# Task statement:
Only one range belongs in the answer: the line holding "building: [384,184,537,338] -> none" through the last line of the records, reproduced as is.

# Extracted material:
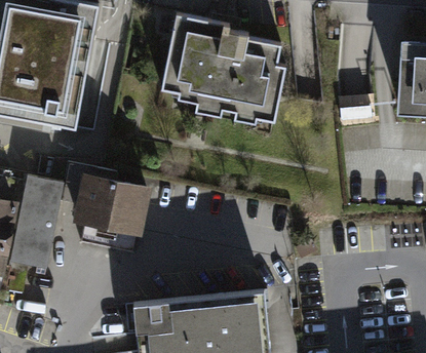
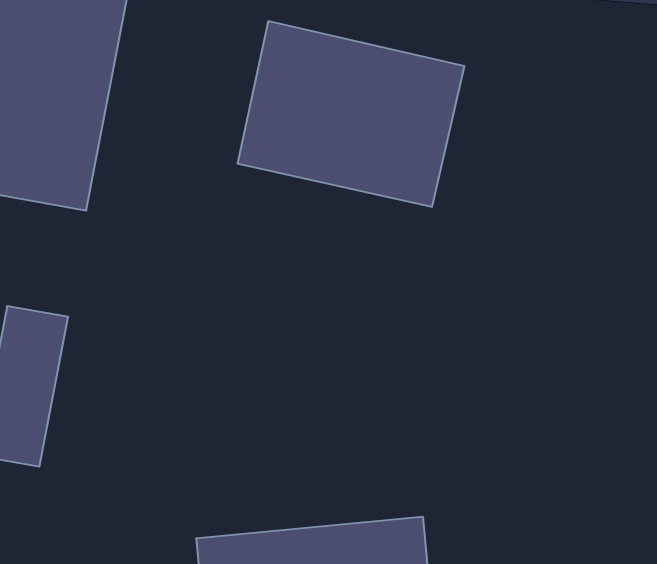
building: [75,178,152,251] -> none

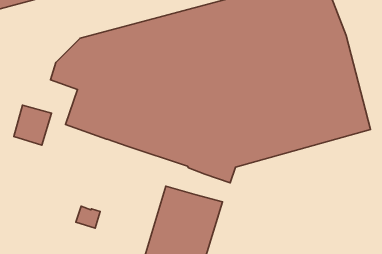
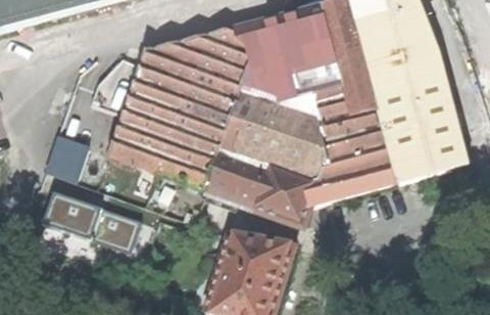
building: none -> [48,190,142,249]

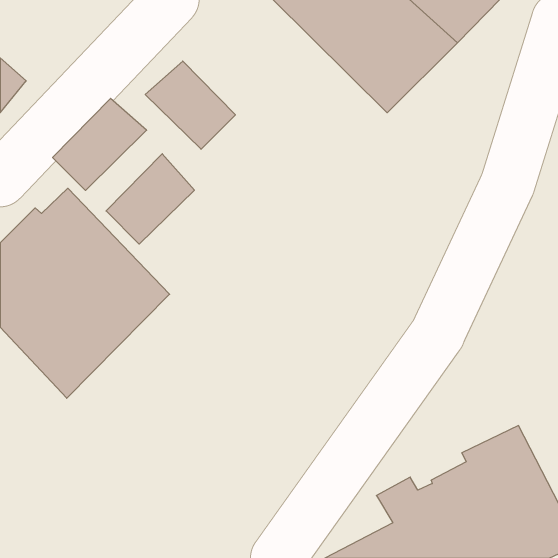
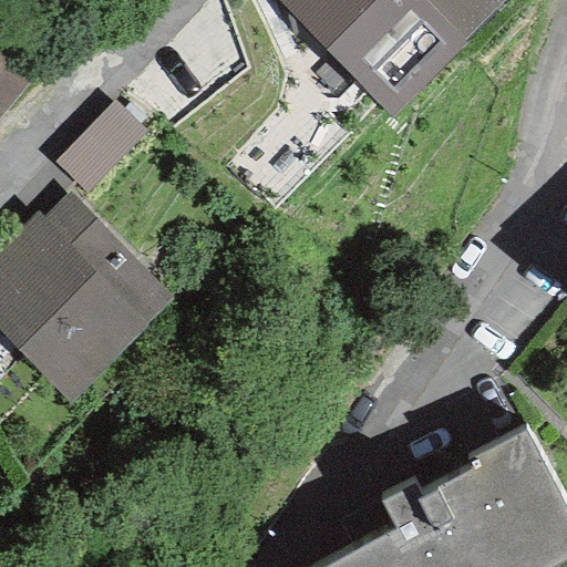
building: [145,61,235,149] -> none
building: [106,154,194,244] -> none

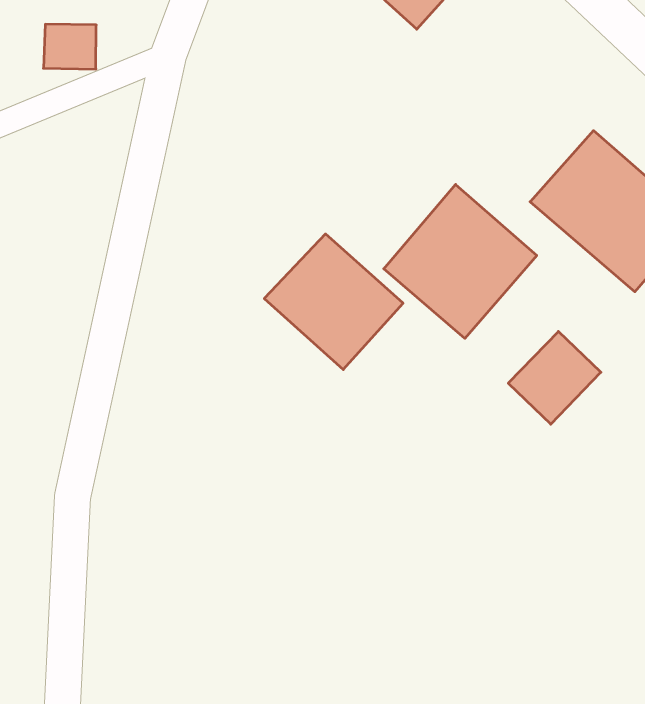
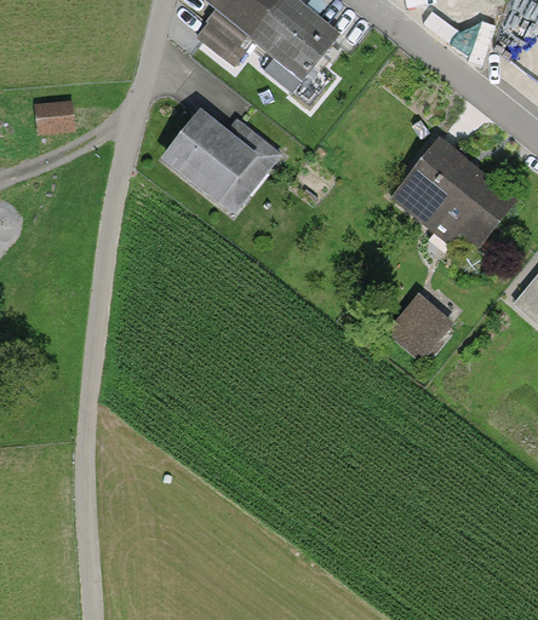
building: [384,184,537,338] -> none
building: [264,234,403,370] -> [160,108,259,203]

# Result below:
building: [384,184,537,338] -> none
building: [264,234,403,370] -> [160,108,259,203]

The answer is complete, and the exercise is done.